* [Work item] A word-for-word copy of the entries is needed, and it should contain no images.

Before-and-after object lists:
************

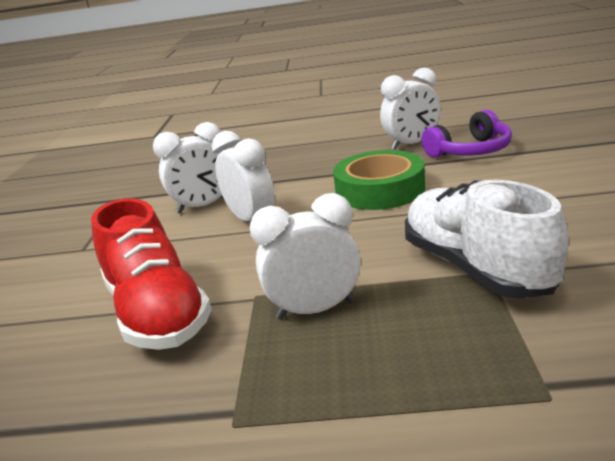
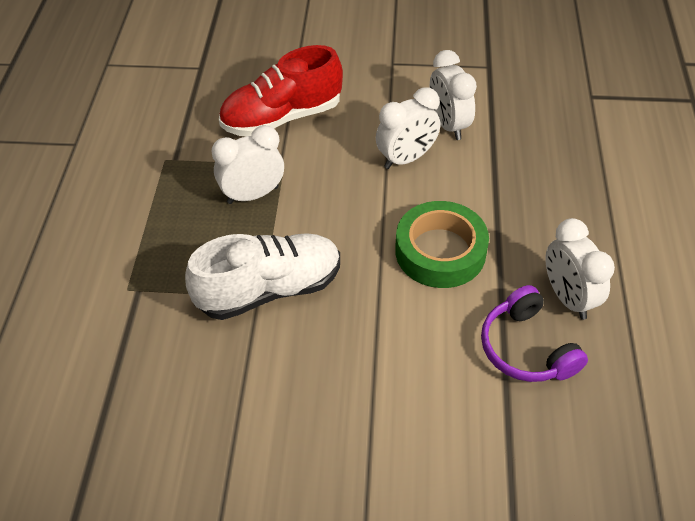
camera: 90 degrees right, 25 degrees up
white clock [250,193,361,320] -> white clock turned 105 degrees counterclockwise [211,125,284,204]

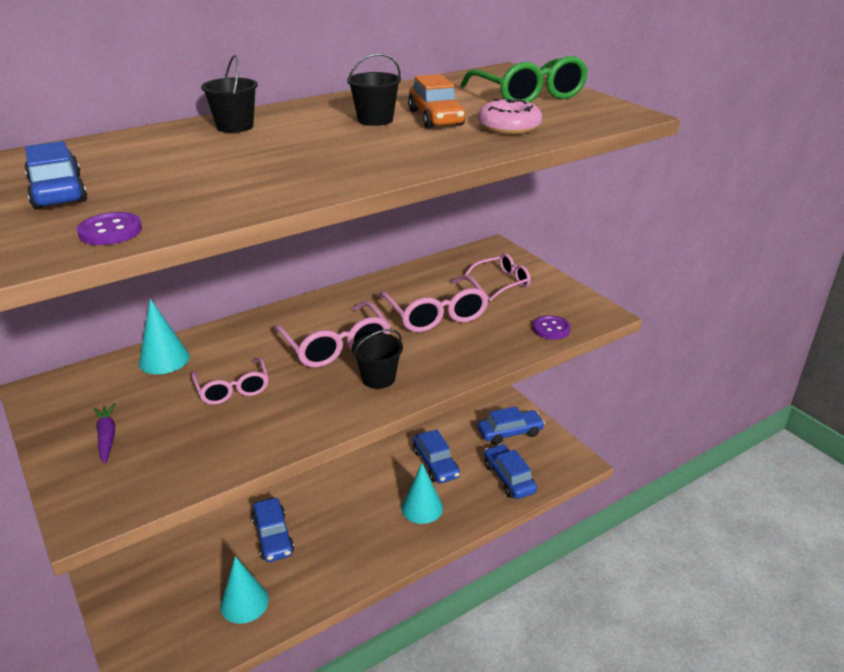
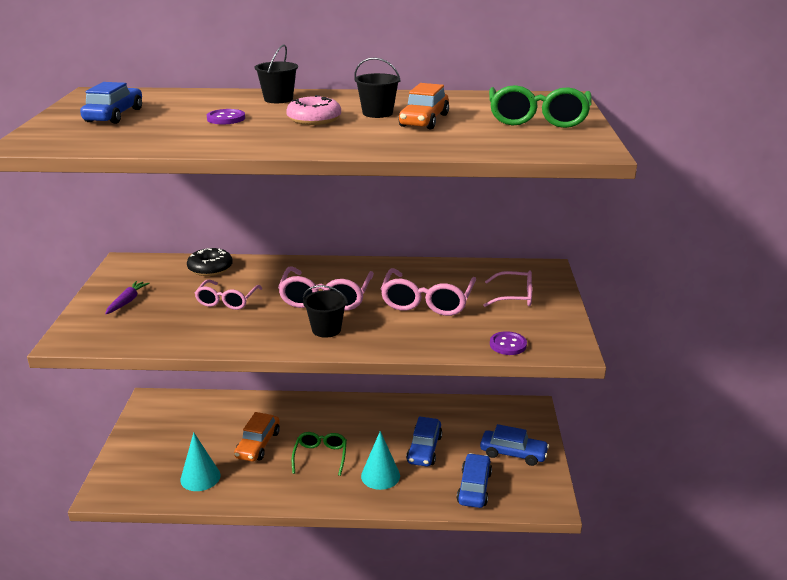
camera: 35 degrees right, 5 degrees down
purple button [77,212,142,245] -> purple button moved to [207,109,245,124]
turquoise cone [139,298,190,374] -> black donut [187,248,233,276]
blue car [252,498,294,562] -> orange car [234,412,280,462]
pink donut [478,99,542,134] -> pink donut moved to [286,95,341,125]
none -> green glasses [292,432,347,476]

************

* [Solved exercise]
camera: 90 degrees right, 25 degrees up
white clock [250,193,361,320] -> white clock turned 105 degrees counterclockwise [211,125,284,204]

camera: 35 degrees right, 5 degrees down
purple button [77,212,142,245] -> purple button moved to [207,109,245,124]
turquoise cone [139,298,190,374] -> black donut [187,248,233,276]
blue car [252,498,294,562] -> orange car [234,412,280,462]
pink donut [478,99,542,134] -> pink donut moved to [286,95,341,125]
none -> green glasses [292,432,347,476]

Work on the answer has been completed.